Problem to solve: Report every line below that carries the word "turquoise".

Recorded information:
━━━━━━━━━━━━━━━━

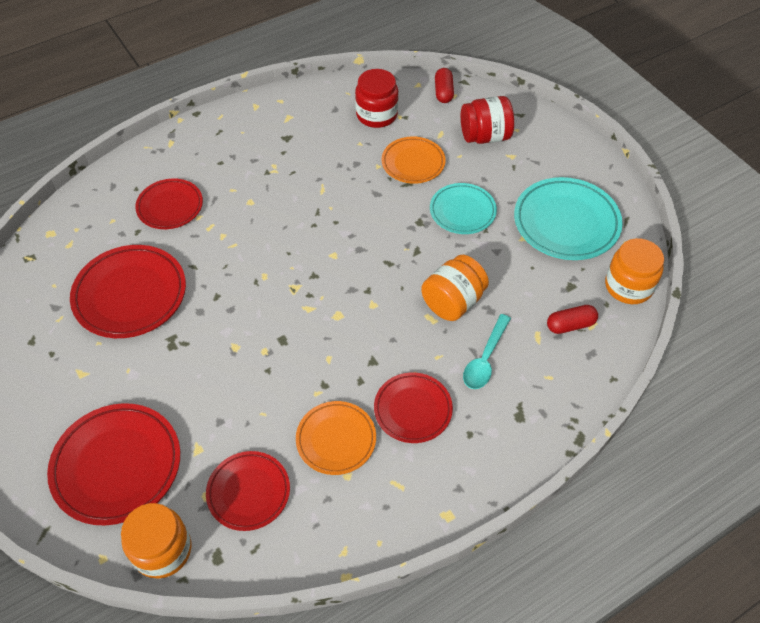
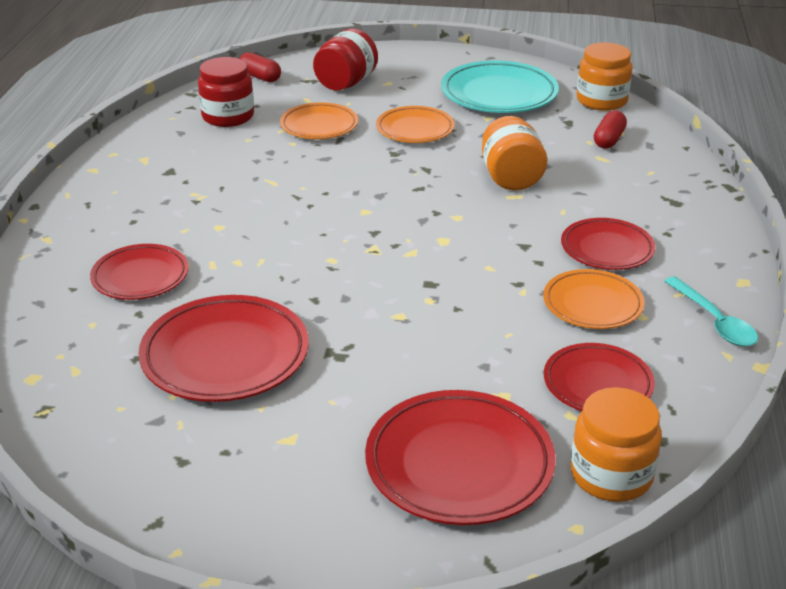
camera: 50 degrees left, 20 degrees down
(462, 211) = (415, 129): turquoise plate -> orange plate
(485, 359) = (595, 191): turquoise spoon -> turquoise spoon (714, 321)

━━━━━━━━━━━━━━━━

Output below:
(462, 211) = (415, 129): turquoise plate -> orange plate
(485, 359) = (595, 191): turquoise spoon -> turquoise spoon (714, 321)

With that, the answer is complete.